Exercise – What you output must be the exact lines from the first line of the data through the one holding "(474, 133) = (583, 235): black cone -> none", with no pictures.

Stored records:
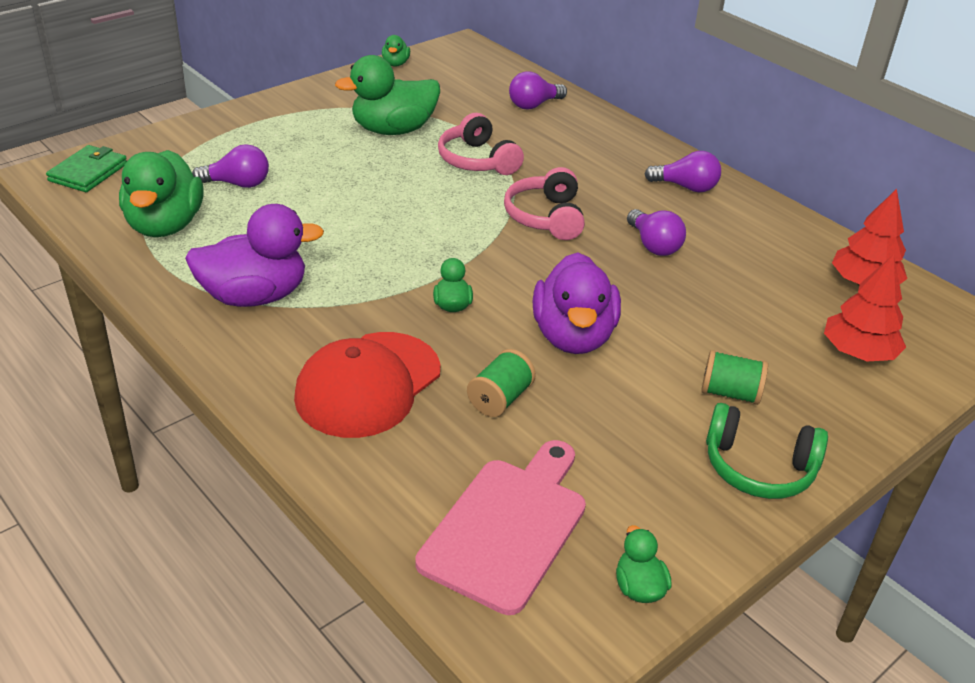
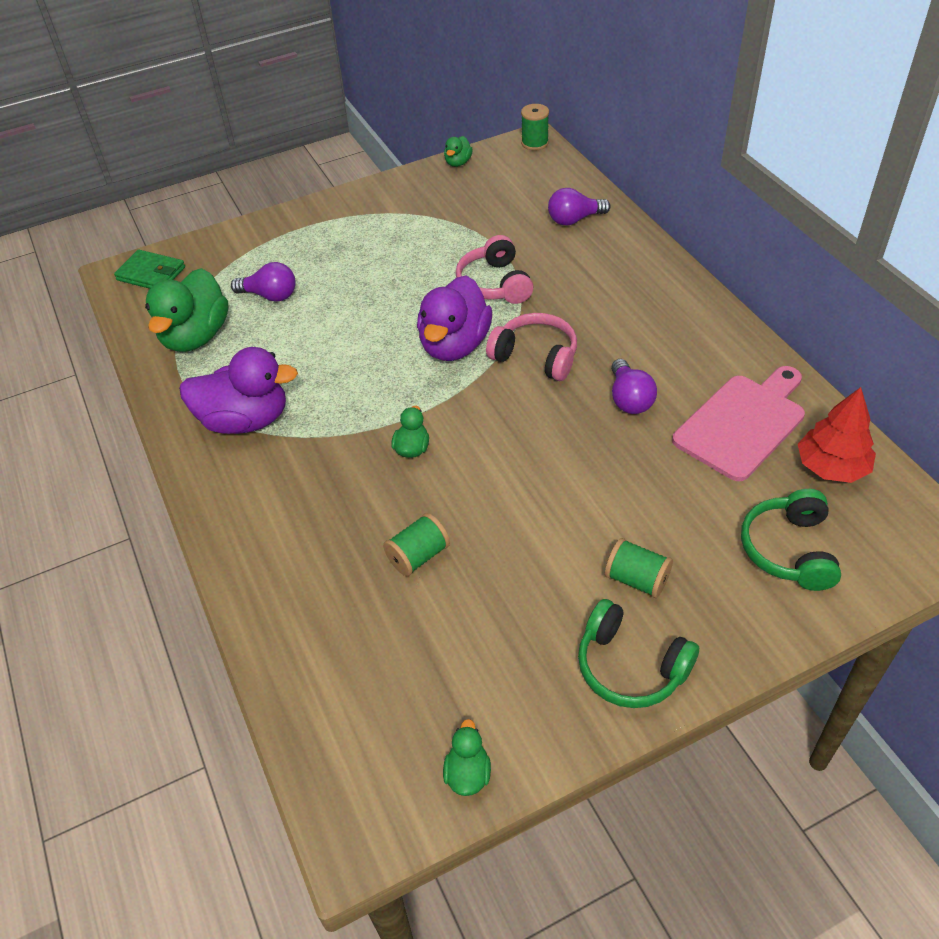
camera: 20 degrees right, 10 degrees up
(88, 172) = (151, 274): green wallet -> green wallet turned 75 degrees clockwise
(368, 384) = (309, 525): red cap -> none
(393, 130) = (428, 242): green duck -> none
(467, 46) = (535, 143): none -> green spool
(507, 527) = (376, 691): pink cutting board -> pink cutting board (742, 423)
(546, 217) = (536, 356): pink headphones -> pink headphones turned 105 degrees clockwise
(573, 336) = (510, 496): purple duck -> purple duck (454, 345)
(686, 187) = (690, 331): purple light bulb -> none
(858, 352) = (789, 550): red tree -> green headphones

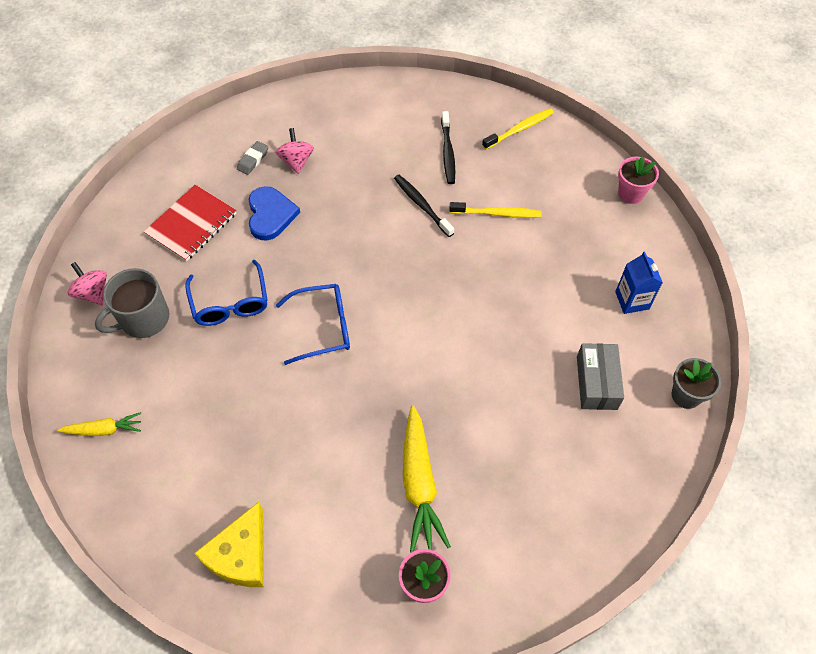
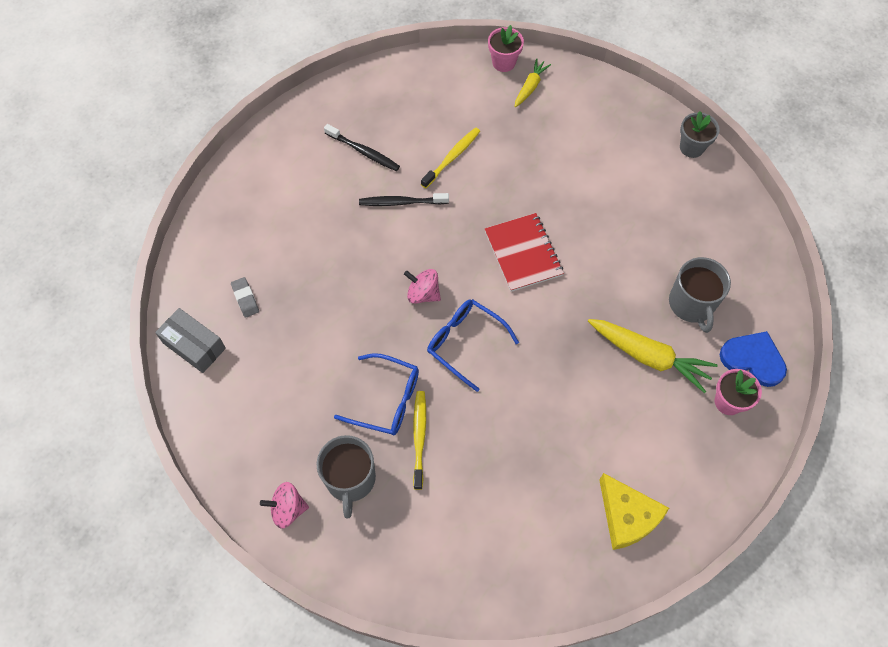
camera: 55 degrees left, 5 degrees up
(103, 429) = (441, 568): yellow carrot -> yellow carrot (530, 87)
(191, 224) = (277, 387): red notebook -> red notebook (523, 253)
(270, 215) = (319, 318): blue heart -> blue heart (753, 359)
(296, 161) = (277, 266): pink spinning top -> pink spinning top (423, 294)
(323, 327) = (465, 343): blue glasses -> blue glasses turned 75 degrees counterclockwise
(507, 492) = (692, 304): none -> grey mug
(519, 129) = (383, 89): yellow toothbrush -> yellow toothbrush (419, 437)
(596, 382) = (645, 192): grey box -> grey box (194, 345)
(632, 300) = (595, 126): blue carton -> none

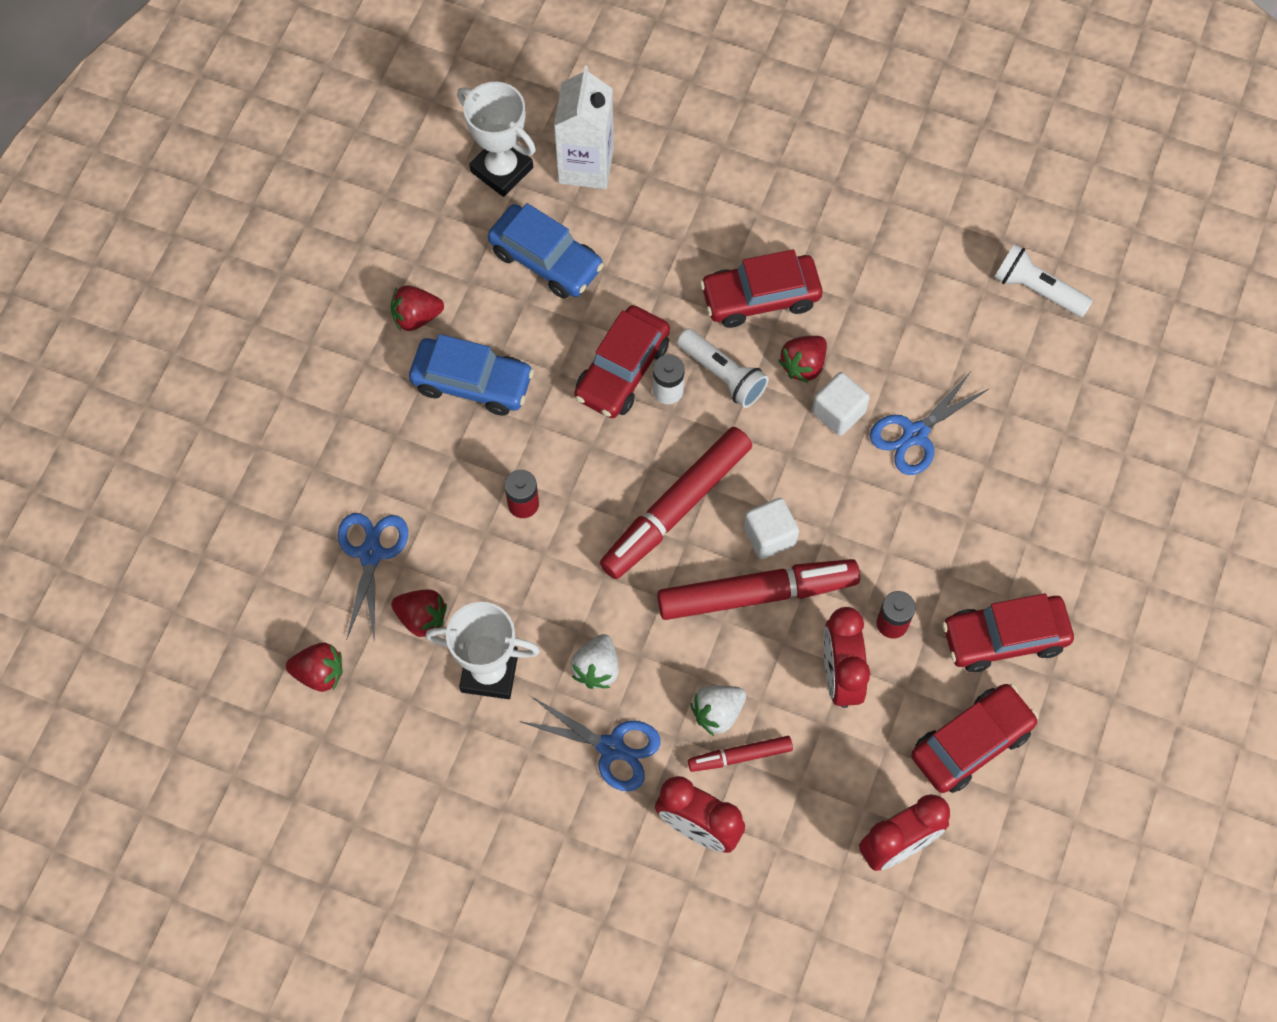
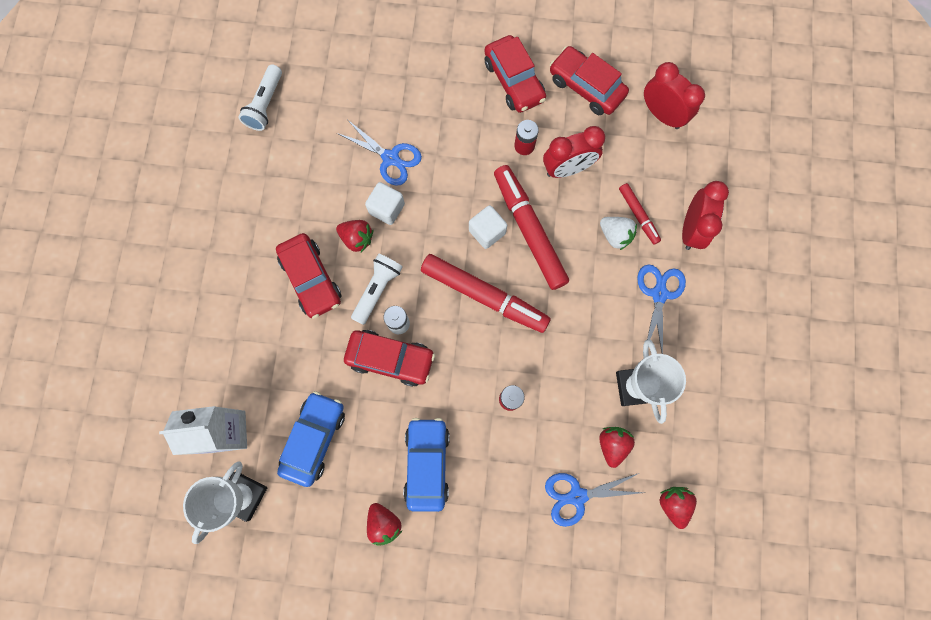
camera: 105 degrees left, 10 degrees up
(596, 668) = (610, 318): white strawberry -> none

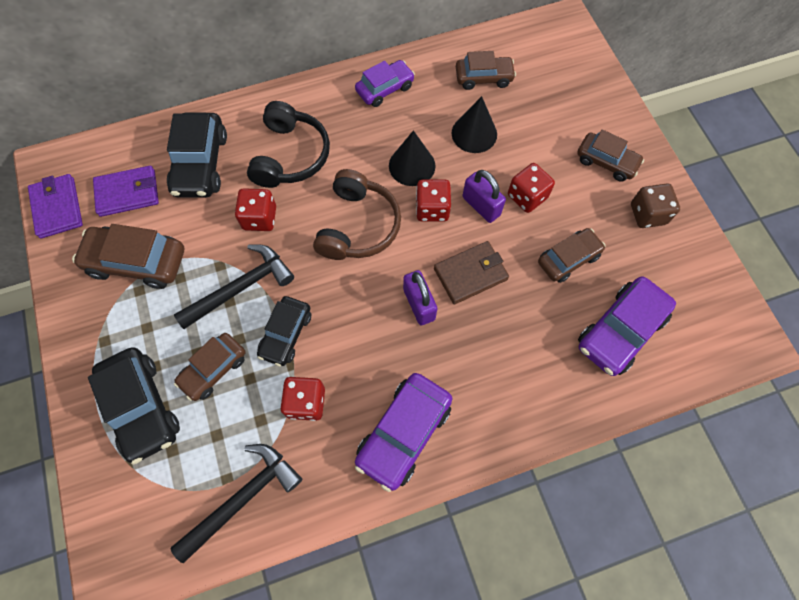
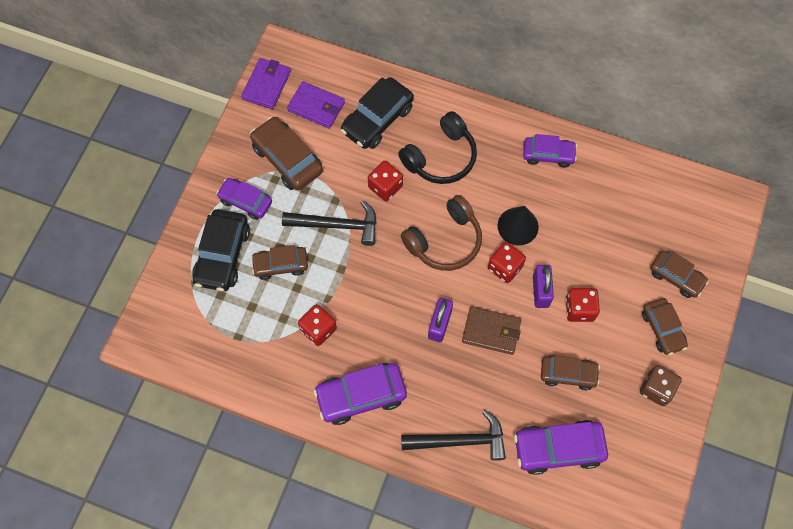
camera: 40 degrees right, 0 degrees up
(124, 334) = (245, 201): none -> purple car
(243, 498) = (238, 355): black hammer -> black hammer (459, 440)
(286, 334) = (340, 277): black car -> none
(474, 133) = (583, 235): black cone -> none
(483, 78) = (629, 198): brown car -> brown car (676, 277)

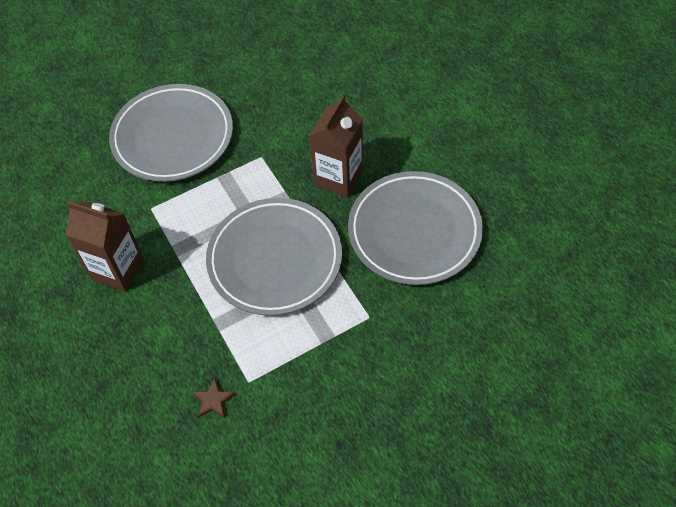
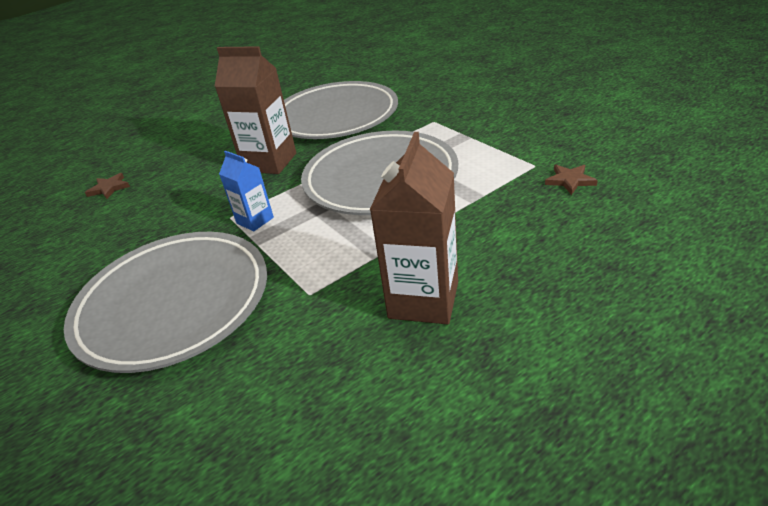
camera: 95 degrees left, 20 degrees down
(249, 173) = (255, 220): none -> blue carton
(340, 70) = (109, 188): none -> brown star

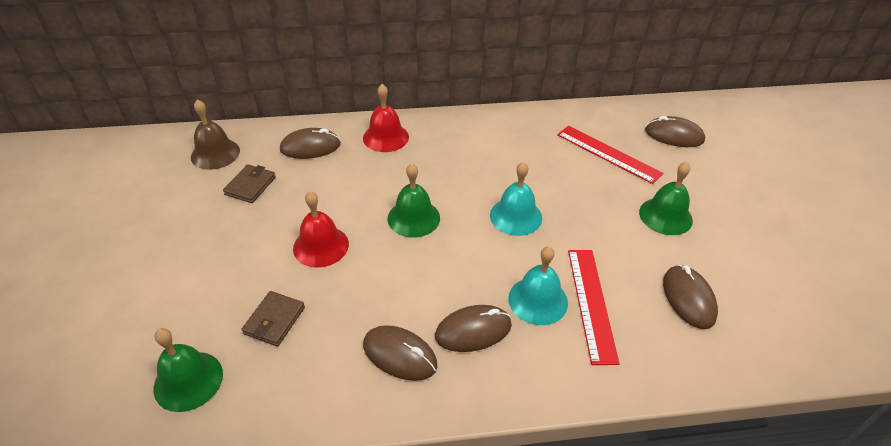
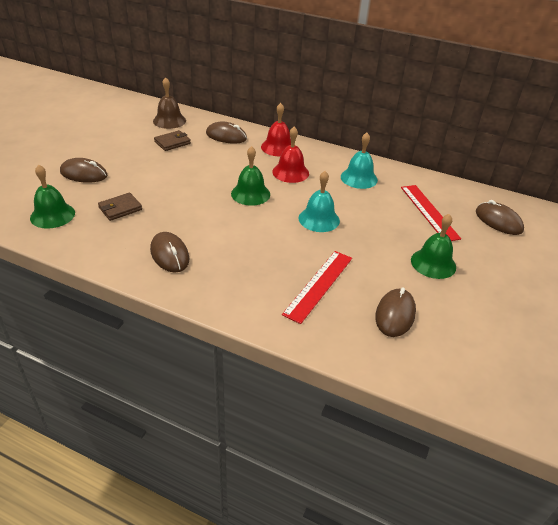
camera: 30 degrees right, 5 degrees down
(321, 246) = (181, 185): red bell -> red bell (290, 172)
(473, 331) = (225, 263): brown mouse -> brown mouse (84, 174)
(538, 300) = (284, 267): turquoise bell -> turquoise bell (359, 178)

Answer below –
camera: 20 degrees right, 10 degrees up
(88, 172) = (151, 274): green wallet -> green wallet turned 75 degrees clockwise
(368, 384) = (309, 525): red cap -> none
(393, 130) = (428, 242): green duck -> none
(467, 46) = (535, 143): none -> green spool
(507, 527) = (376, 691): pink cutting board -> pink cutting board (742, 423)
(546, 217) = (536, 356): pink headphones -> pink headphones turned 105 degrees clockwise
(573, 336) = (510, 496): purple duck -> purple duck (454, 345)
(686, 187) = (690, 331): purple light bulb -> none
(858, 352) = (789, 550): red tree -> green headphones

camera: 55 degrees left, 5 degrees up
(103, 429) = (441, 568): yellow carrot -> yellow carrot (530, 87)
(191, 224) = (277, 387): red notebook -> red notebook (523, 253)
(270, 215) = (319, 318): blue heart -> blue heart (753, 359)
(296, 161) = (277, 266): pink spinning top -> pink spinning top (423, 294)
(323, 327) = (465, 343): blue glasses -> blue glasses turned 75 degrees counterclockwise
(507, 492) = (692, 304): none -> grey mug
(519, 129) = (383, 89): yellow toothbrush -> yellow toothbrush (419, 437)
(596, 382) = (645, 192): grey box -> grey box (194, 345)
(632, 300) = (595, 126): blue carton -> none

camera: 105 degrees left, 10 degrees up
(596, 668) = (610, 318): white strawberry -> none

camera: 40 degrees right, 0 degrees up
(124, 334) = (245, 201): none -> purple car
(243, 498) = (238, 355): black hammer -> black hammer (459, 440)
(286, 334) = (340, 277): black car -> none
(474, 133) = (583, 235): black cone -> none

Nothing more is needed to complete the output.